**Task objective**.
In the material below, copy the stretch from the line containing "This screenshot has" through the line containing "clear plastic chair at left, from", including both of those lines, without any change.

**Records supplied**.

* * *

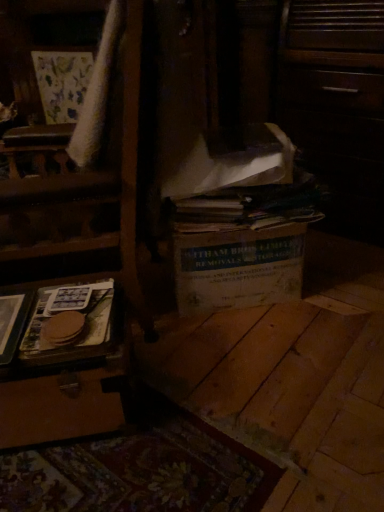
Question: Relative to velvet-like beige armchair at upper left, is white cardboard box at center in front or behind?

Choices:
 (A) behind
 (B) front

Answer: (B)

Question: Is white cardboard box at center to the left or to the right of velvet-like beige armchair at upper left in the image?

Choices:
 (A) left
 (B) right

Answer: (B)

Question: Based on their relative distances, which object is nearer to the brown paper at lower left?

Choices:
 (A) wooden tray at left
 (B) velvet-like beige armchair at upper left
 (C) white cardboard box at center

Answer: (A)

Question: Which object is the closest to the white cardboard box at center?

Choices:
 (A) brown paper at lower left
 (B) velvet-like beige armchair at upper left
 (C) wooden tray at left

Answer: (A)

* * *

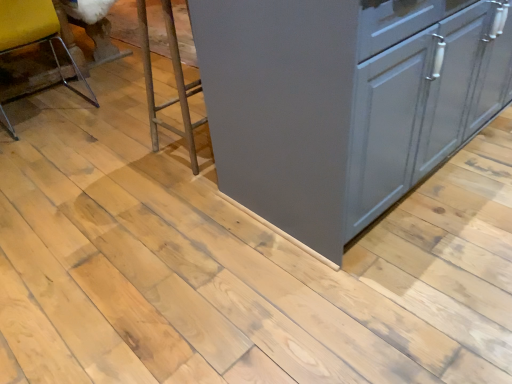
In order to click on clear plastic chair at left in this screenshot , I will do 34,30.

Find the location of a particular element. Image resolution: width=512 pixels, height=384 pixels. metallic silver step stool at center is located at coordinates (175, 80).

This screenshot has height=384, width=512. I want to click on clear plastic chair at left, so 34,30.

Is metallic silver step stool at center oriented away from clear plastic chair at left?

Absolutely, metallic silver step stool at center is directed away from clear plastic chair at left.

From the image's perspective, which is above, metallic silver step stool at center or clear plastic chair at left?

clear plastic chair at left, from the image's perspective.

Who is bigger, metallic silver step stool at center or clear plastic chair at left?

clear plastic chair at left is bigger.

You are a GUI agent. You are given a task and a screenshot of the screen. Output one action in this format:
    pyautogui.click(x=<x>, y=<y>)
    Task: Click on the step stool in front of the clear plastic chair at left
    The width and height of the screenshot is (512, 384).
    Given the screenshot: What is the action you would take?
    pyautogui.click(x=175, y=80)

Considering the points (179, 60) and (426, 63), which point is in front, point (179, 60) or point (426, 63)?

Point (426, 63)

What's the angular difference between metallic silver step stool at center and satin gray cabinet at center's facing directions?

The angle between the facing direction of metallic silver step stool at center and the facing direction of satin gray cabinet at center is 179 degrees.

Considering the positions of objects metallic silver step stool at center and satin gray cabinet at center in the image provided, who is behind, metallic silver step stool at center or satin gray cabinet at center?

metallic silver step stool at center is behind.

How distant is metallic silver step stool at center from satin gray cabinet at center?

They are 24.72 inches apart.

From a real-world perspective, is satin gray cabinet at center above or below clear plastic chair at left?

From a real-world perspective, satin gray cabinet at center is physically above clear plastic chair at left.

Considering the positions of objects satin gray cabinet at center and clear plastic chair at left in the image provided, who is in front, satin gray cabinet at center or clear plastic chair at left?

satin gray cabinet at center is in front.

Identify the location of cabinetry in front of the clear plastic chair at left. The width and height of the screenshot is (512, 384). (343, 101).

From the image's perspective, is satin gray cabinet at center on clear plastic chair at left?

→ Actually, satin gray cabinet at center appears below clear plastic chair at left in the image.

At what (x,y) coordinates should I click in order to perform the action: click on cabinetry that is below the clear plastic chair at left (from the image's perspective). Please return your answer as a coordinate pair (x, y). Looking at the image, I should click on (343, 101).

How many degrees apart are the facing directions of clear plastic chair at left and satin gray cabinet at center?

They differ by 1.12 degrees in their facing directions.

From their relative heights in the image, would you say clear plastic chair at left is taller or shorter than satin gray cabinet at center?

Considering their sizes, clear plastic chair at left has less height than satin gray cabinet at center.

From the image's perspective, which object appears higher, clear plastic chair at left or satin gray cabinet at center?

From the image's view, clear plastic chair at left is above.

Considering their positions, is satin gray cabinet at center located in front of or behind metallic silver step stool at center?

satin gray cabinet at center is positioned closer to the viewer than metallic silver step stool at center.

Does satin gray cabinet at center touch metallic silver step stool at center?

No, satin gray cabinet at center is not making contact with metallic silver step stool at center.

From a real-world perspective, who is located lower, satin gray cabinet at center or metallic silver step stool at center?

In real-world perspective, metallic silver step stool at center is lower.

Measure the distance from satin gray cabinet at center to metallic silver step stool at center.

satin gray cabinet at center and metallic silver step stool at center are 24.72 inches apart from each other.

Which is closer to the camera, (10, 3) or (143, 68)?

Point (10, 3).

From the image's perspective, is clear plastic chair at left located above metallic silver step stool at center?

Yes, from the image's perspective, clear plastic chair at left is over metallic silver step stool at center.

* * *

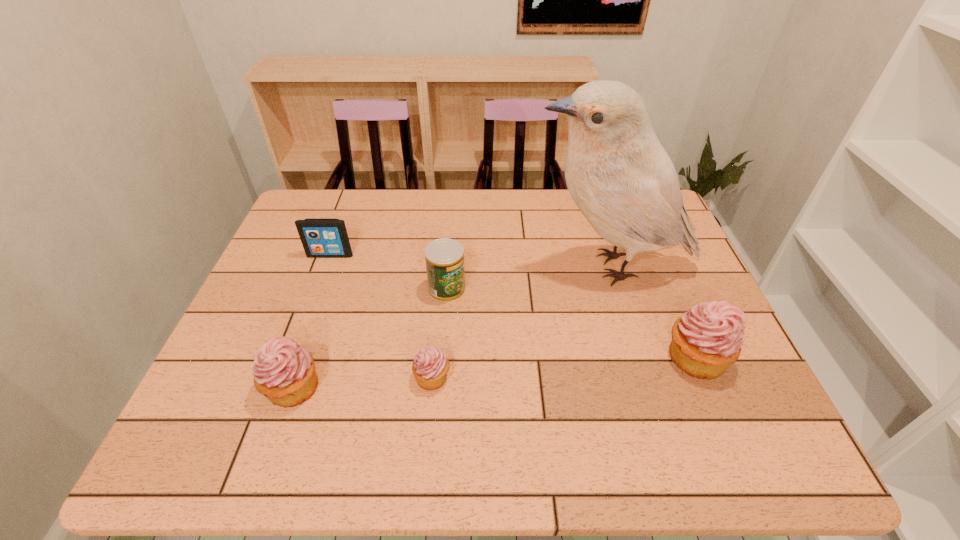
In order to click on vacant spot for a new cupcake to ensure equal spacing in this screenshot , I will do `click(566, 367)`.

* * *

**Finished exercise**.
This screenshot has height=384, width=512. I want to click on clear plastic chair at left, so 34,30.

Is metallic silver step stool at center oriented away from clear plastic chair at left?

Absolutely, metallic silver step stool at center is directed away from clear plastic chair at left.

From the image's perspective, which is above, metallic silver step stool at center or clear plastic chair at left?

clear plastic chair at left, from the image's perspective.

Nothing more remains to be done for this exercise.